------ ENTRIES SHOWN ------

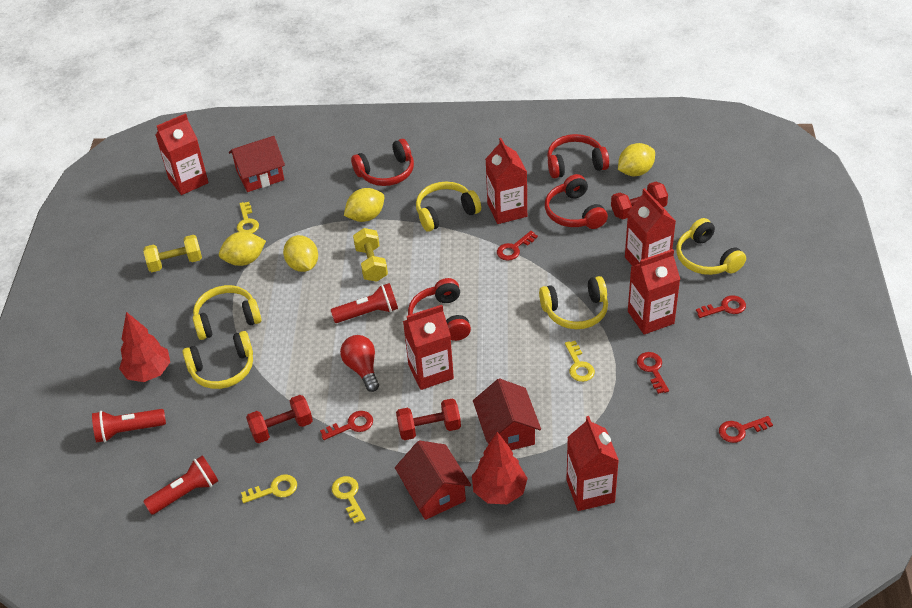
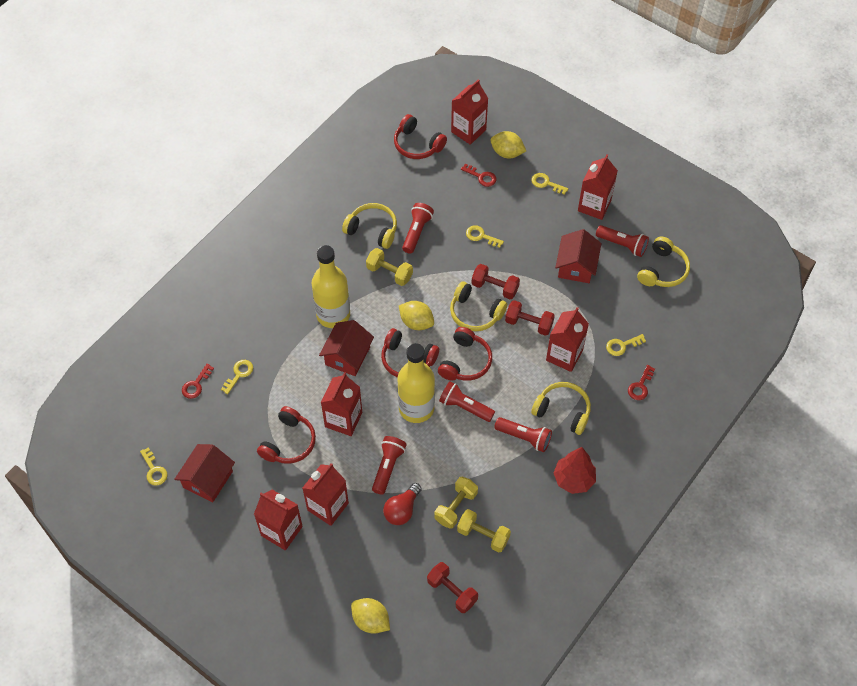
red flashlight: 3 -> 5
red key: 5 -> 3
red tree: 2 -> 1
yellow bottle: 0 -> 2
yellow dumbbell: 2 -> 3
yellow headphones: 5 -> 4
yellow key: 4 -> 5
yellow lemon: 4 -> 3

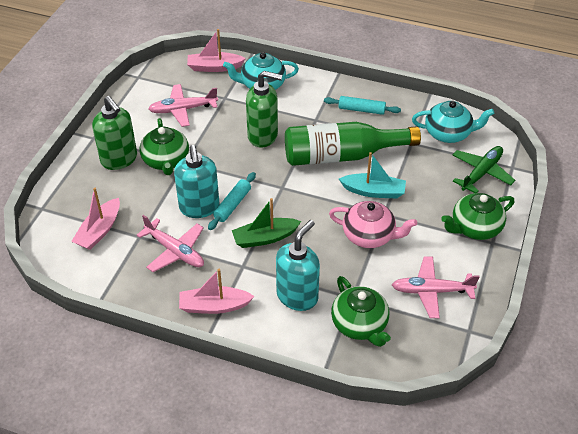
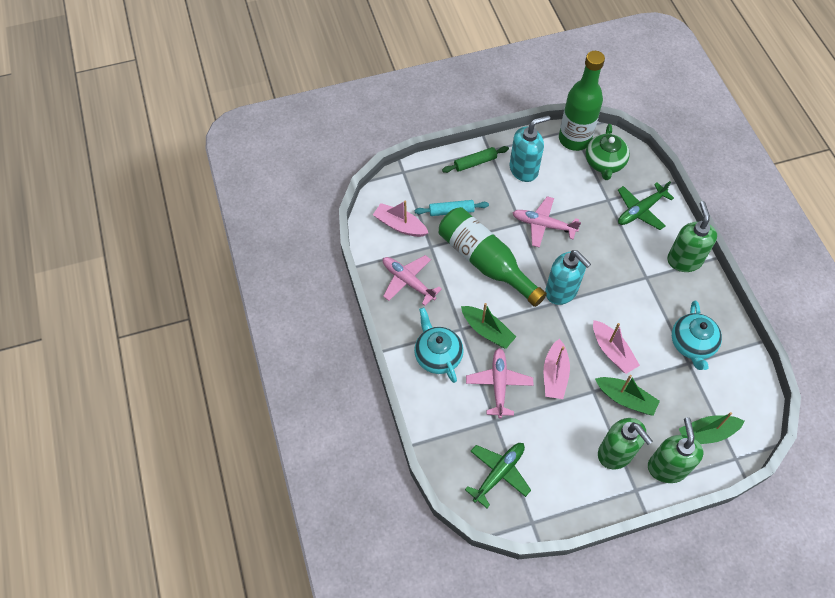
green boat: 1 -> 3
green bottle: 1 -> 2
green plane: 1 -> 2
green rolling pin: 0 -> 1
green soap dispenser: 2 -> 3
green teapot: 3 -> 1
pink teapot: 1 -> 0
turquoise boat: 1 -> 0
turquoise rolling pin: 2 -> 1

------

EXERCISE INSTRUCTIONS>
Where a line of the data contains the string "turquoise", include it in a count, and state that count alone.

WRITTEN ANSWER>
2